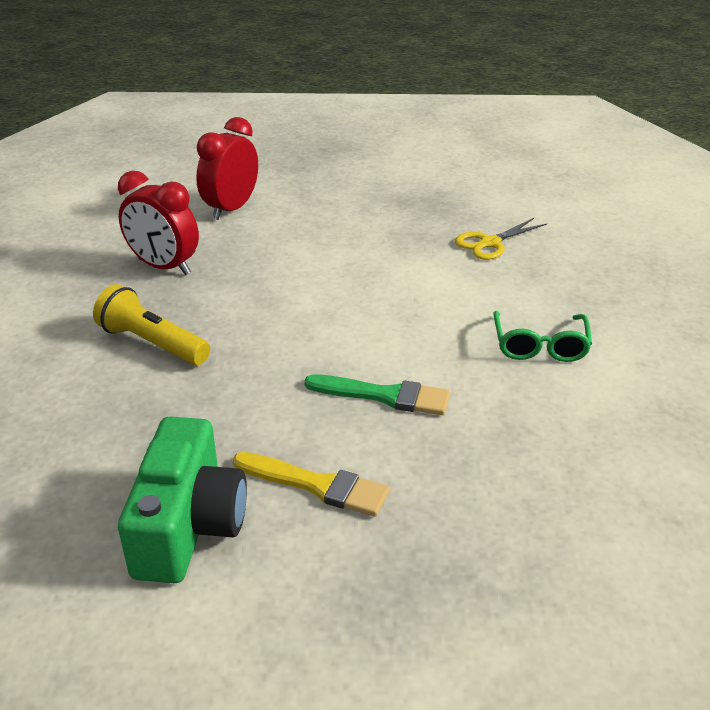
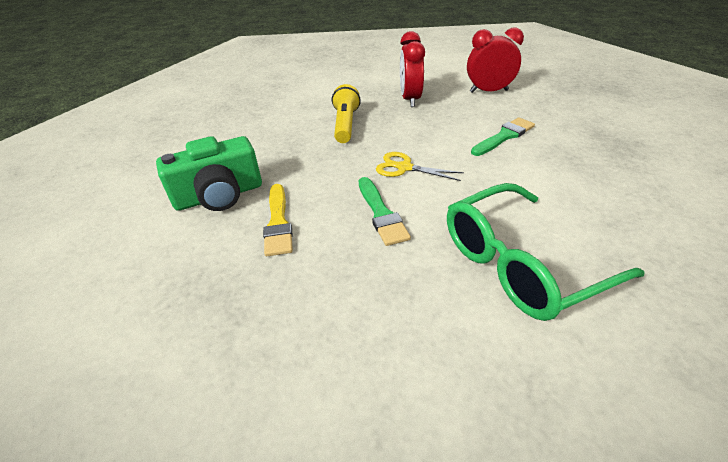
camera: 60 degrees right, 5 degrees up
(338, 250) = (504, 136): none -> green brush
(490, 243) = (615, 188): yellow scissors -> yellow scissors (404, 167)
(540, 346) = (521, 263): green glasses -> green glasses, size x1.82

### Work task
All lines that contain the word "green" should be copied from the listing.

### Output of the exercise
(338, 250) = (504, 136): none -> green brush
(540, 346) = (521, 263): green glasses -> green glasses, size x1.82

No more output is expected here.